_Assignment_.
Make an exact copy of the records, and keep the pictures out of it.

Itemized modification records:
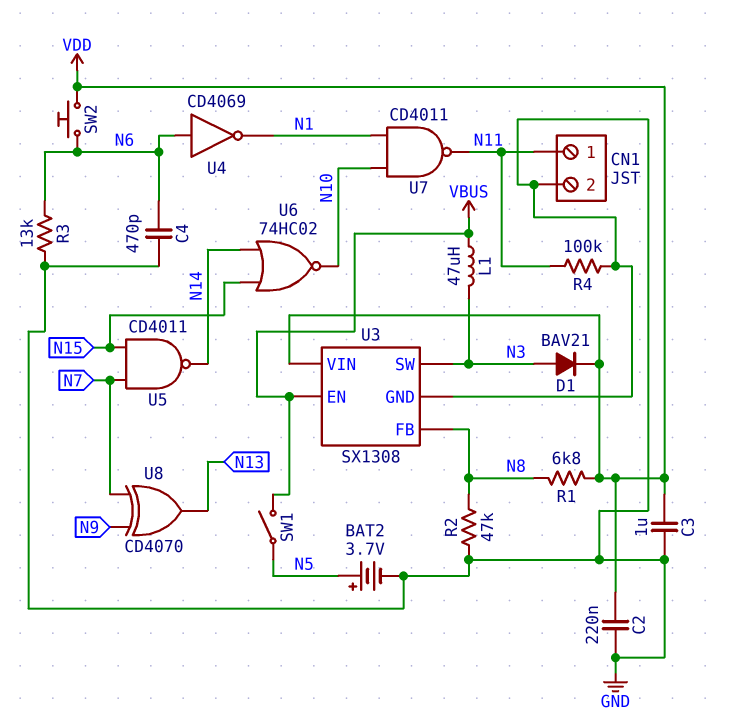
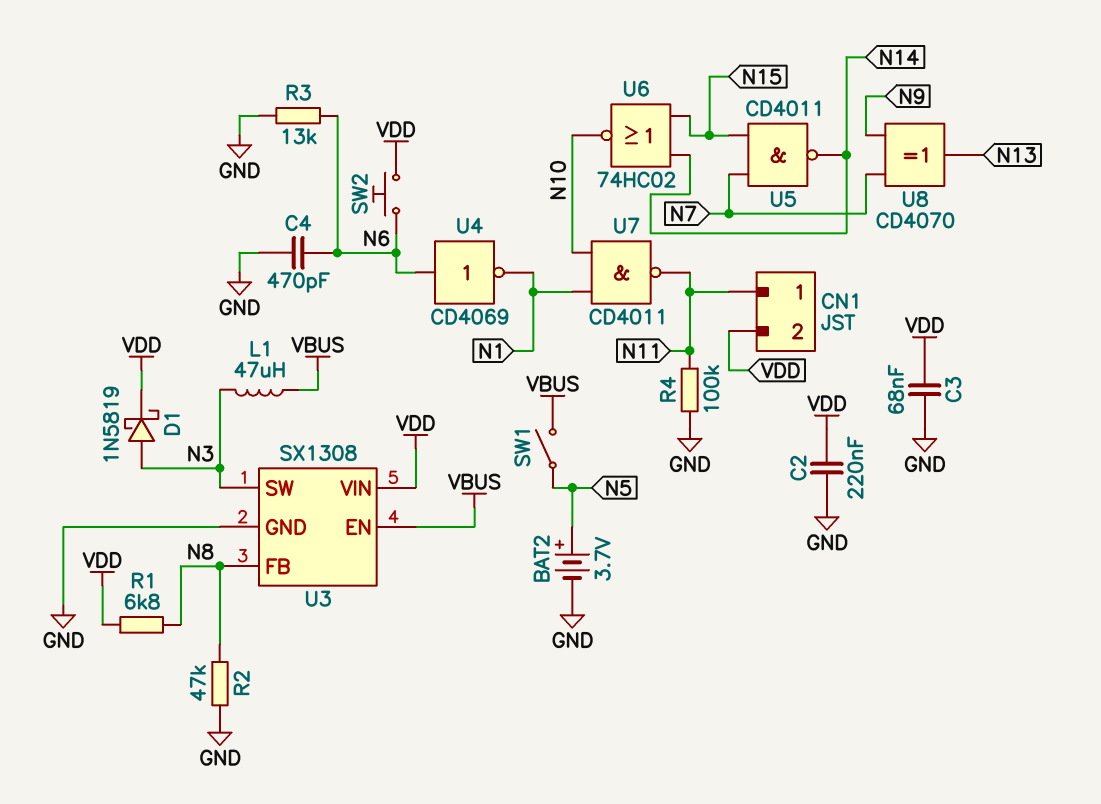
C3: 1uF (GND, VDD) -> 68nF (GND, VDD)
CN1 pin 2: GND -> VDD
D1: diode BAV21 (A N3, K VDD) -> schottky 1N5819 (A N3, K VDD)

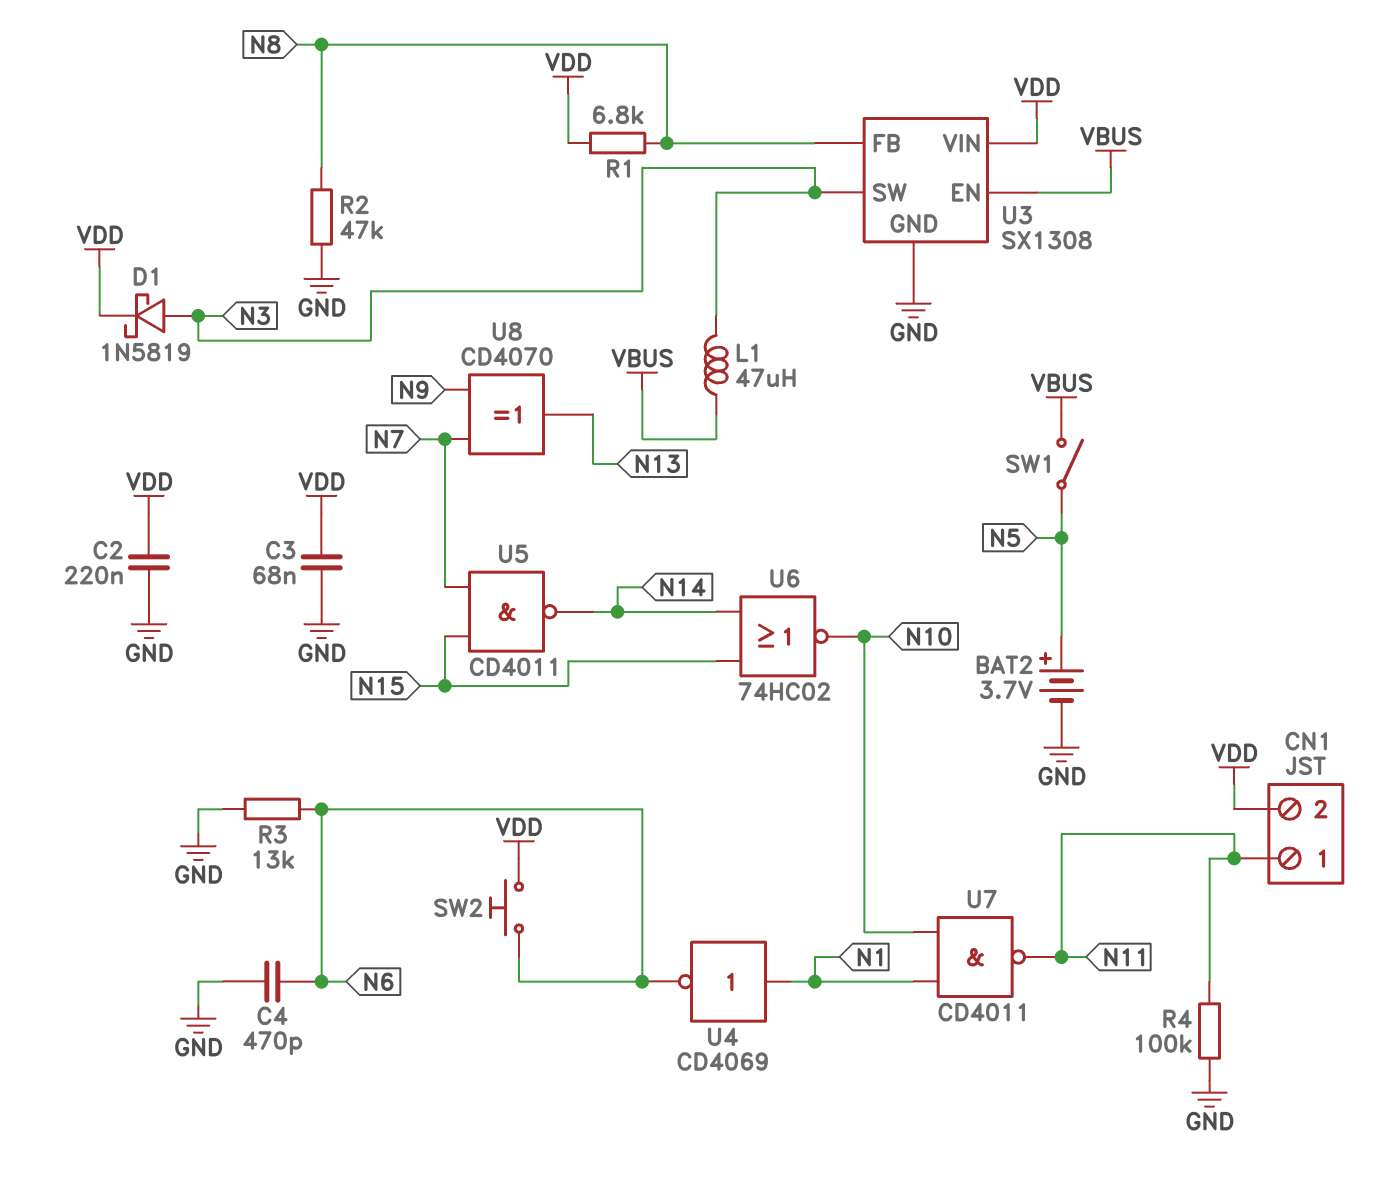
U4: NOT CD4069 (in N6, out N1) -> NOT CD4069 (in N1, out N6)

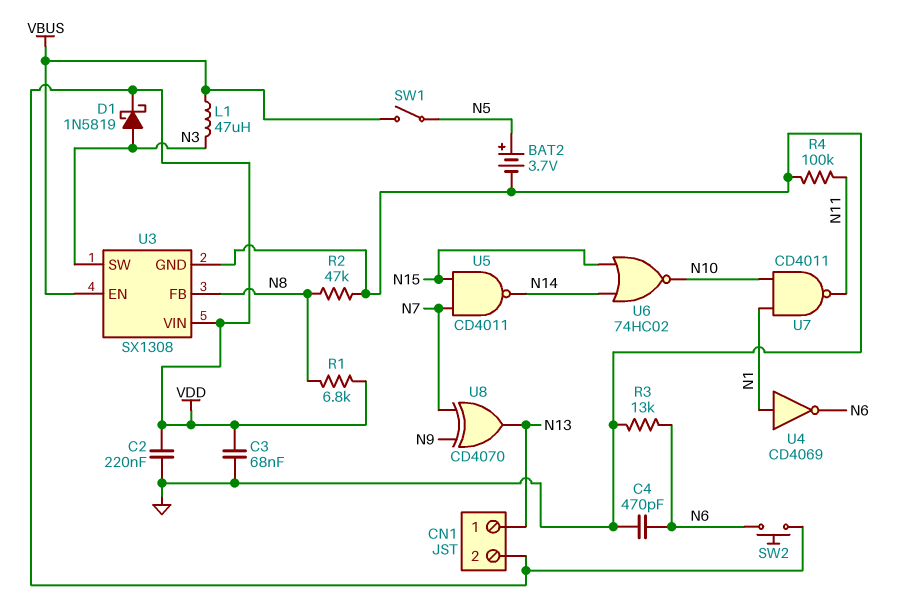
CN1 pin 1: N11 -> N13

_Written answer_.
C3: 1uF (GND, VDD) -> 68nF (GND, VDD)
CN1 pin 2: GND -> VDD
D1: diode BAV21 (A N3, K VDD) -> schottky 1N5819 (A N3, K VDD)

U4: NOT CD4069 (in N6, out N1) -> NOT CD4069 (in N1, out N6)

CN1 pin 1: N11 -> N13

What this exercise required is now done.